Please return only the lines between the line with "OLED1 pin VCC: 5V -> none" and the final line of the entries, both included, and exclude pictures.

[Items from a data source]
━━━
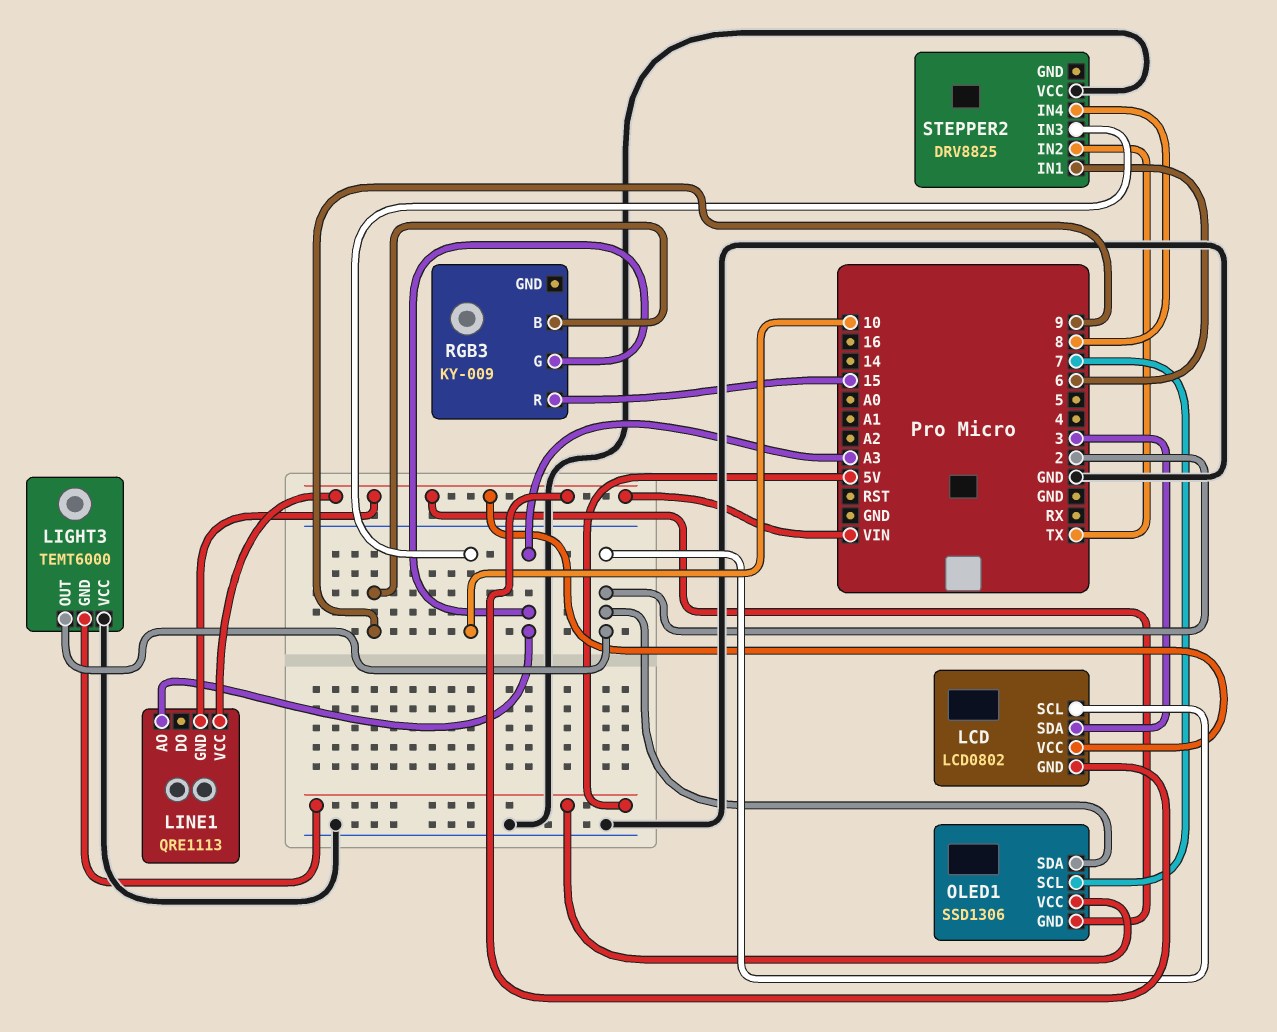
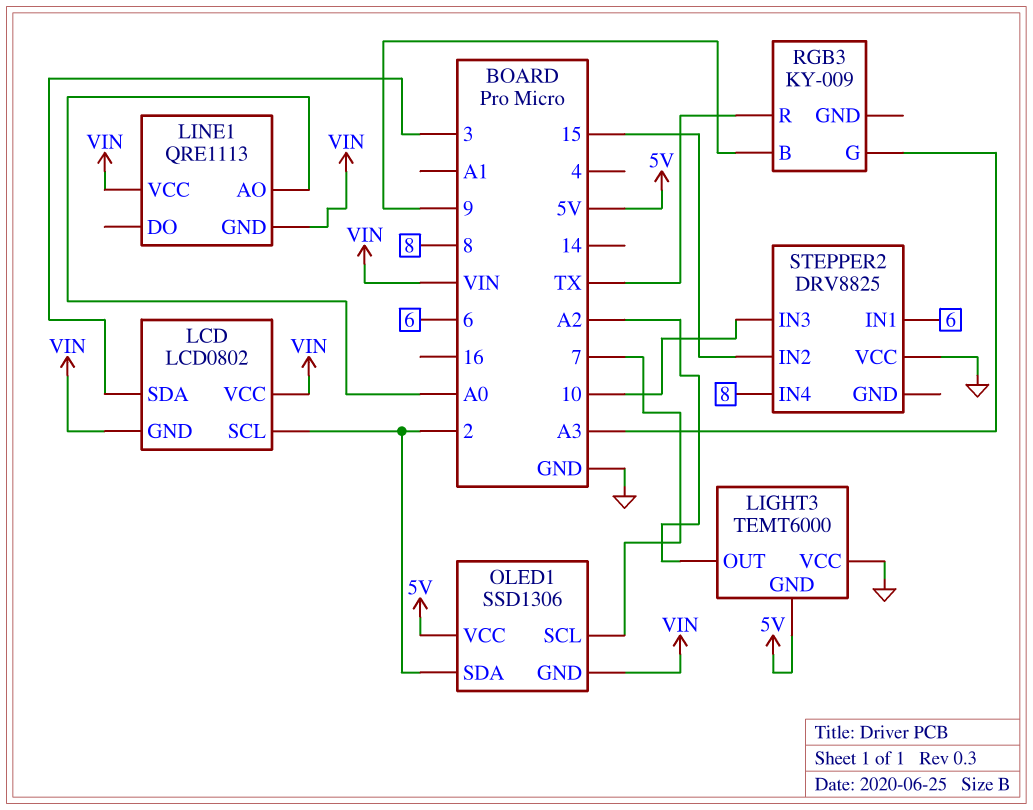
LIGHT3 pin OUT: 2 -> A2
LINE1 pin AO: A3 -> A0
RGB3 pin R: 15 -> TX
STEPPER2 pin IN2: TX -> 15

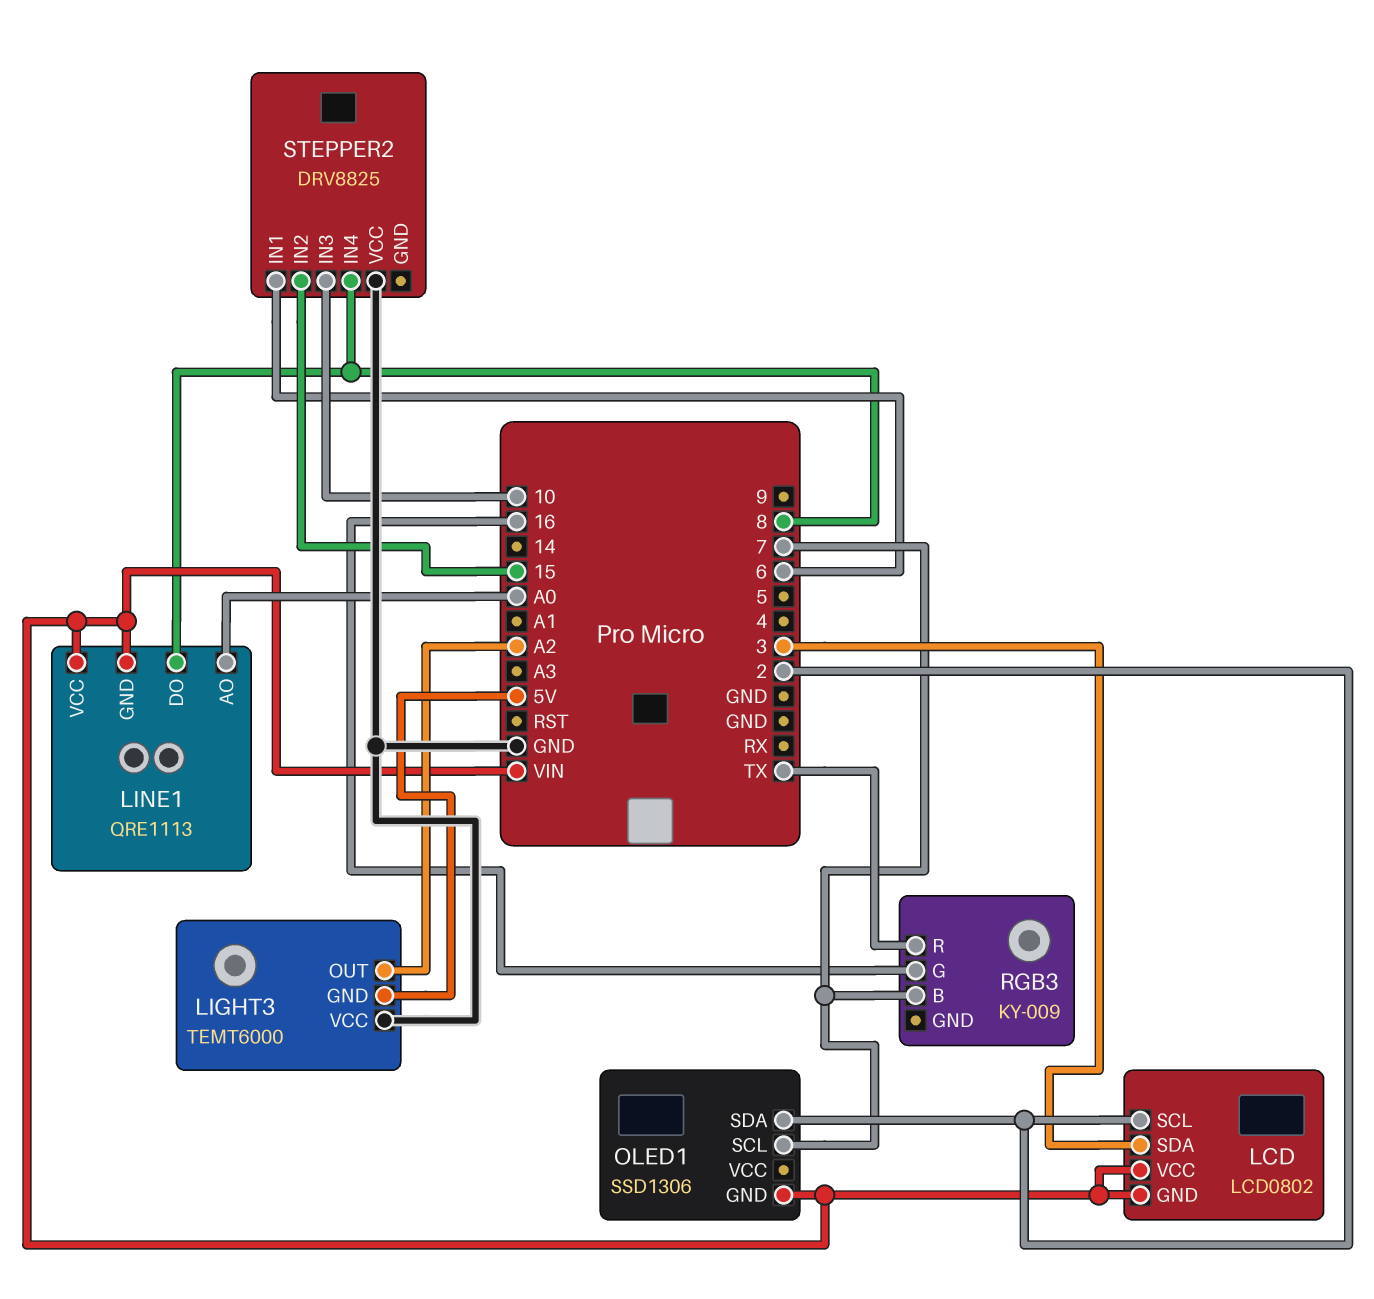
LINE1 pin DO: none -> 8
OLED1 pin VCC: 5V -> none
RGB3 pin B: 9 -> 7
RGB3 pin G: A3 -> 16

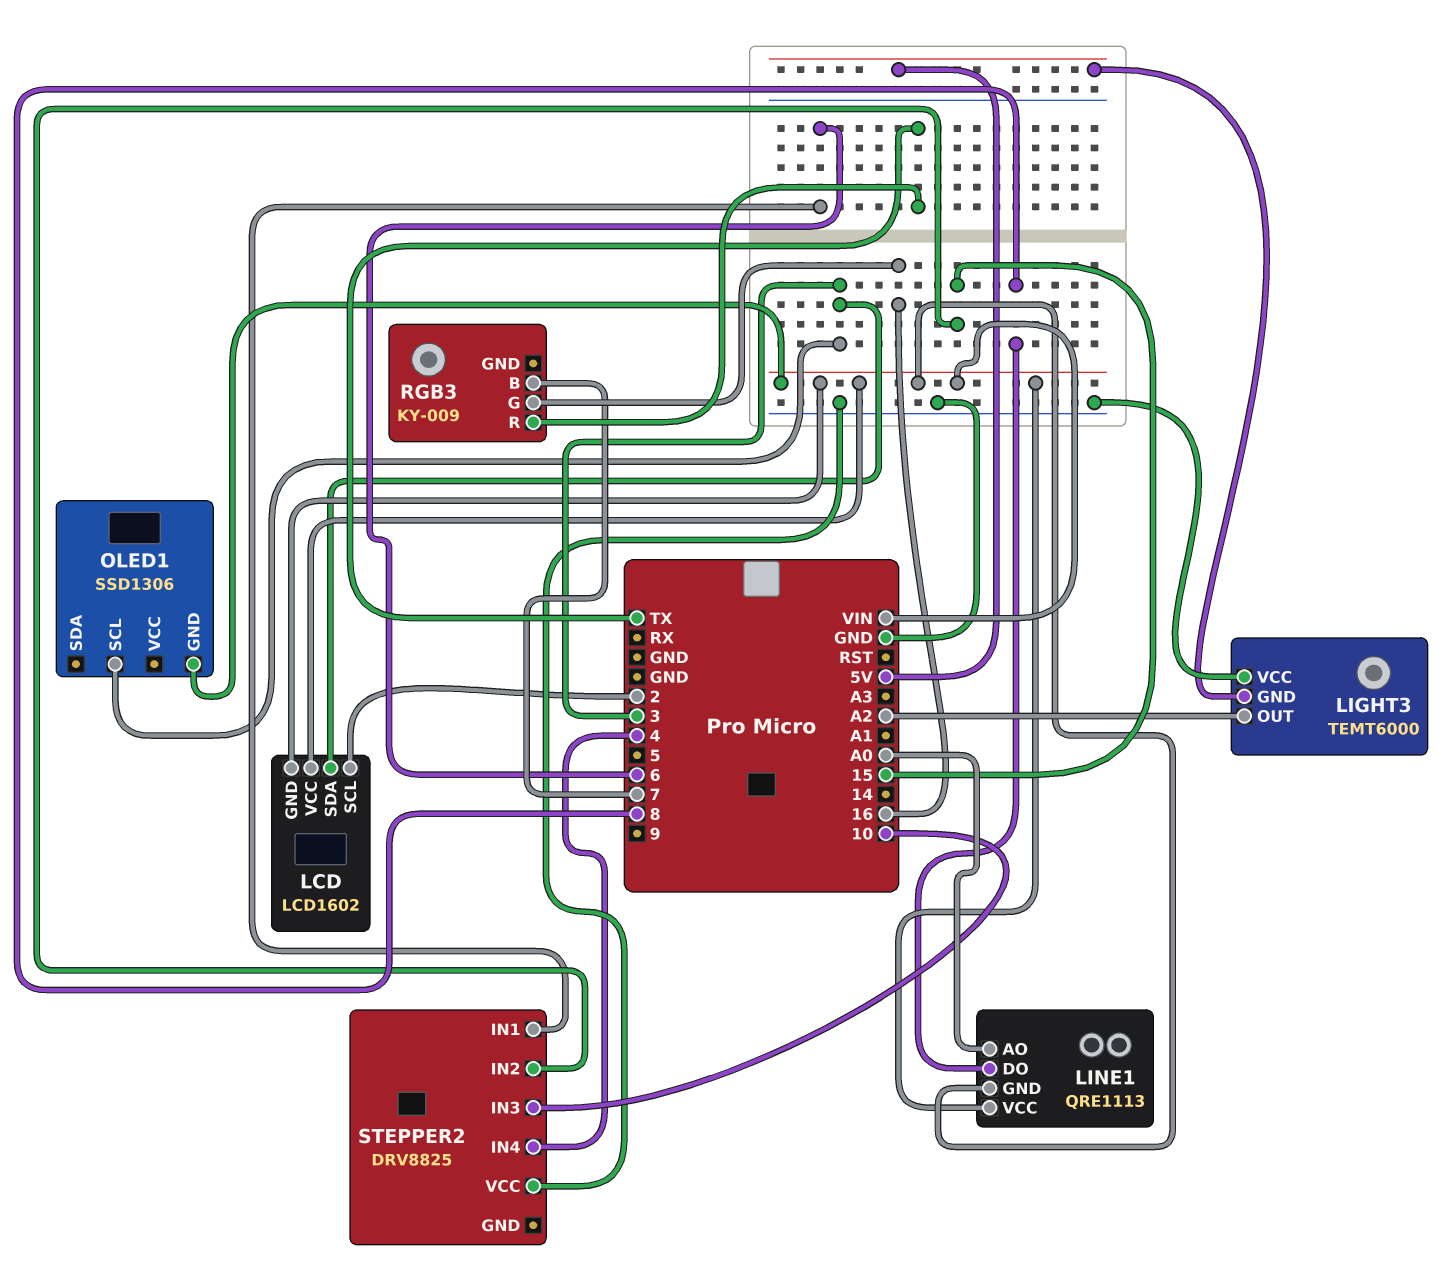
LCD: LCD0802 -> LCD1602
OLED1 pin SCL: 7 -> 3
OLED1 pin SDA: 2 -> none
STEPPER2 pin IN4: 8 -> 4

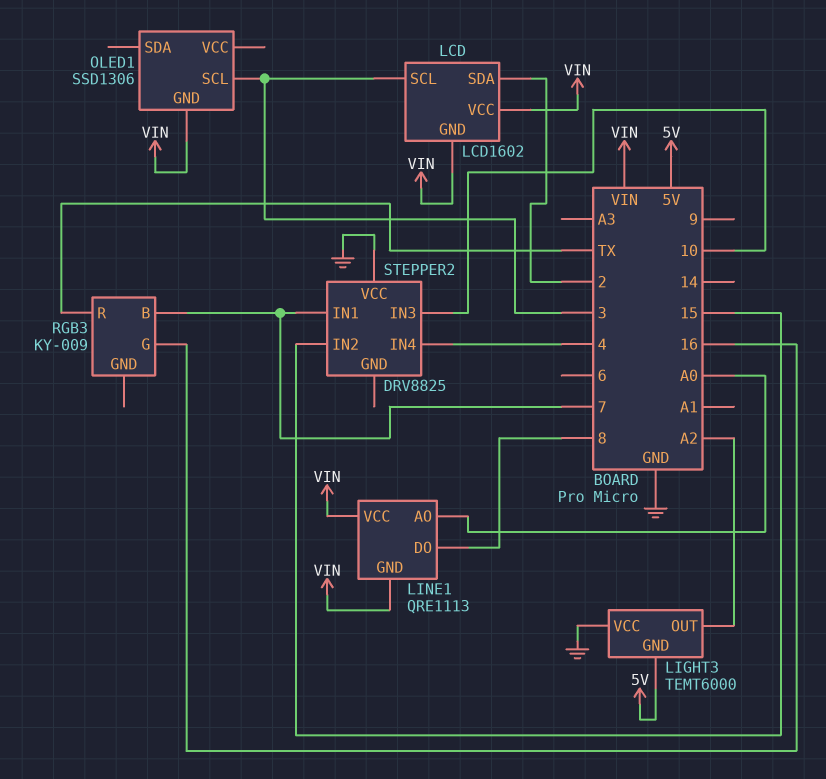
LCD pin SCL: 2 -> 3
LCD pin SDA: 3 -> 2
STEPPER2 pin IN1: 6 -> 7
━━━
**Solution for this exercise**
OLED1 pin VCC: 5V -> none
RGB3 pin B: 9 -> 7
RGB3 pin G: A3 -> 16

LCD: LCD0802 -> LCD1602
OLED1 pin SCL: 7 -> 3
OLED1 pin SDA: 2 -> none
STEPPER2 pin IN4: 8 -> 4

LCD pin SCL: 2 -> 3
LCD pin SDA: 3 -> 2
STEPPER2 pin IN1: 6 -> 7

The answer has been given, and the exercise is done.